[Source data Boundary: Start]

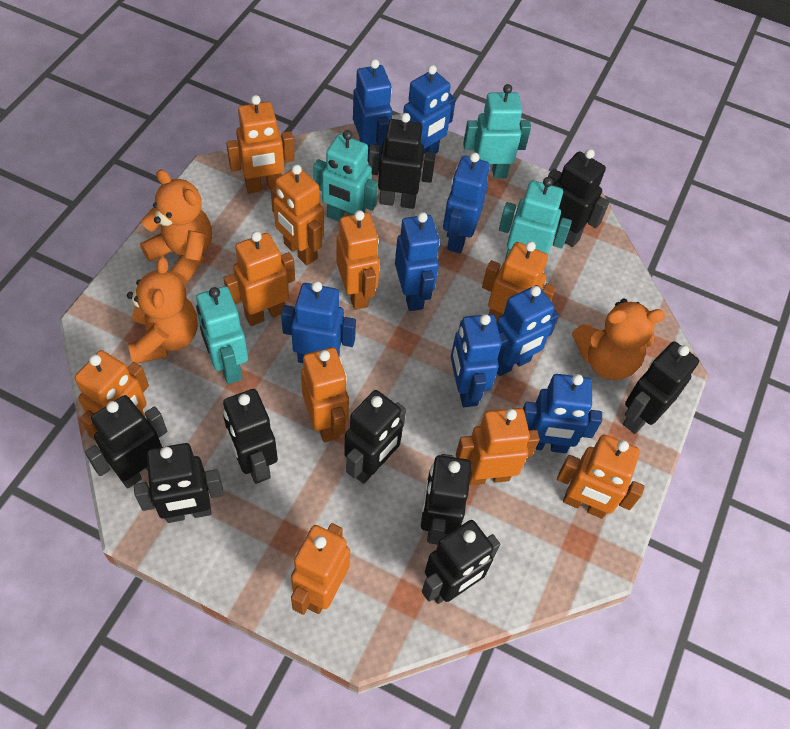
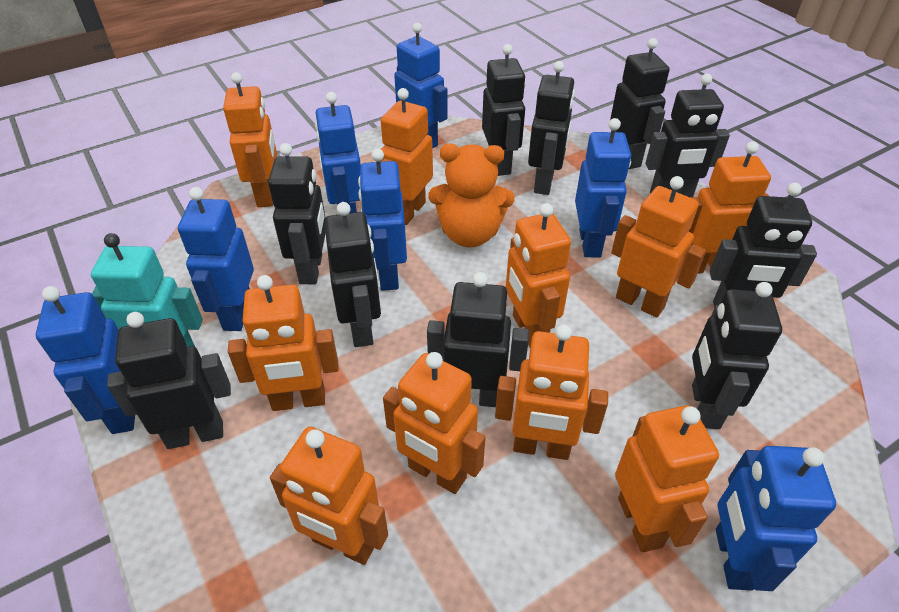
black robot: 9 -> 10
blue robot: 8 -> 7
orange teddy bear: 3 -> 1
turquoise robot: 4 -> 1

[Source data Boundary: End]

• [What the exercise asks]: Every word of the material above should be copied exactly; no pictures.

• [Exercise result]:
black robot: 9 -> 10
blue robot: 8 -> 7
orange teddy bear: 3 -> 1
turquoise robot: 4 -> 1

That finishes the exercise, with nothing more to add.